▶ [WHAT THIS TASK INVOLVES]: Images don't belong in the copy. Output the rest of the data exactly.

▶ [INPUT DATA]:
>>>>>

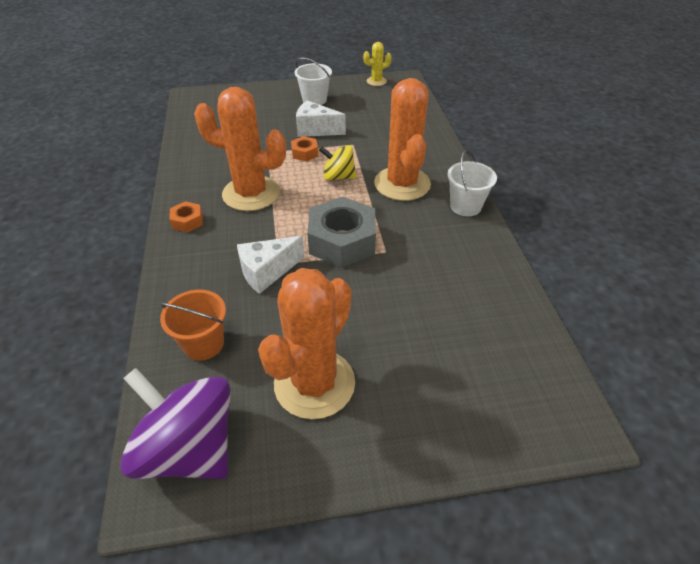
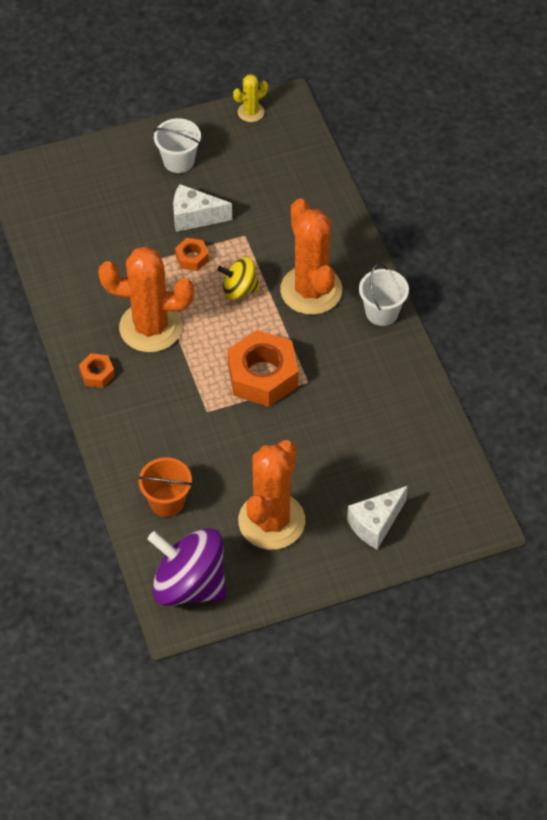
camera: 10 degrees left, 10 degrees up
(267, 272) = (199, 422): white cheese -> white cheese (375, 524)
(342, 241) = (262, 376): grey nut -> orange nut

<<<<<

▶ [TASK ANSWER]:
camera: 10 degrees left, 10 degrees up
(267, 272) = (199, 422): white cheese -> white cheese (375, 524)
(342, 241) = (262, 376): grey nut -> orange nut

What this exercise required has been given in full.